[Recorded data]
..............................

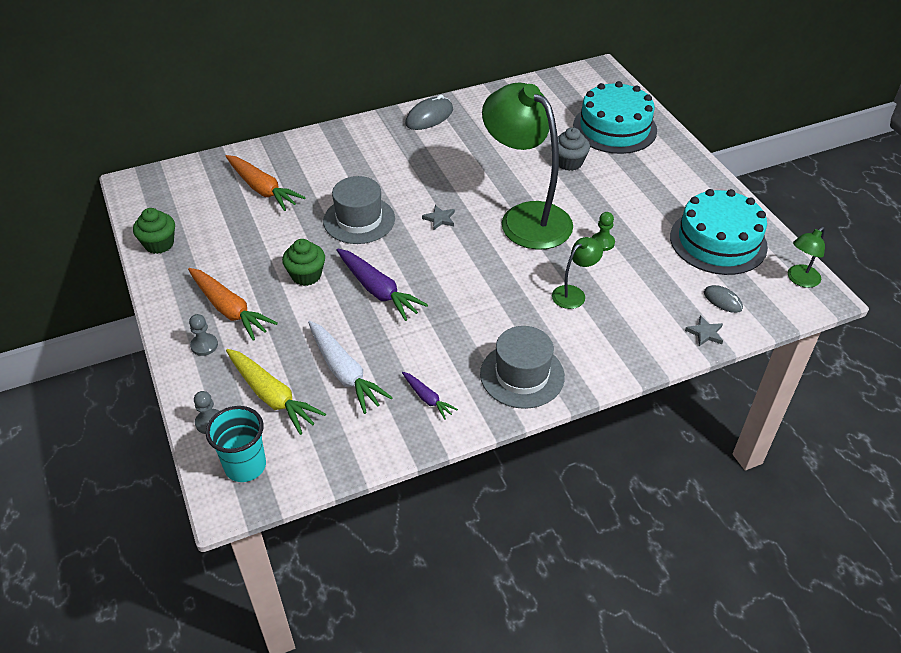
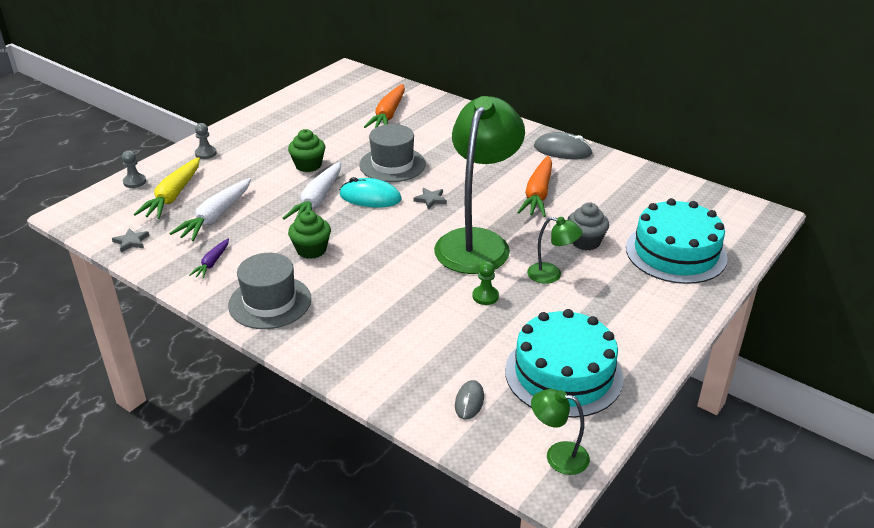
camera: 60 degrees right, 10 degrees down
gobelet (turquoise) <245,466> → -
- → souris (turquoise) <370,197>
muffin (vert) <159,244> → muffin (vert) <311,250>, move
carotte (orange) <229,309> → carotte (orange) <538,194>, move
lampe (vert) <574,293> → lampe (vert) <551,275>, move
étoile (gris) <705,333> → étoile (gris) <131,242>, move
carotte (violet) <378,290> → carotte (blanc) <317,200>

..............................

Any pictures should be dropped; transcribe the rest of the records above exactly.

camera: 60 degrees right, 10 degrees down
gobelet (turquoise) <245,466> → -
- → souris (turquoise) <370,197>
muffin (vert) <159,244> → muffin (vert) <311,250>, move
carotte (orange) <229,309> → carotte (orange) <538,194>, move
lampe (vert) <574,293> → lampe (vert) <551,275>, move
étoile (gris) <705,333> → étoile (gris) <131,242>, move
carotte (violet) <378,290> → carotte (blanc) <317,200>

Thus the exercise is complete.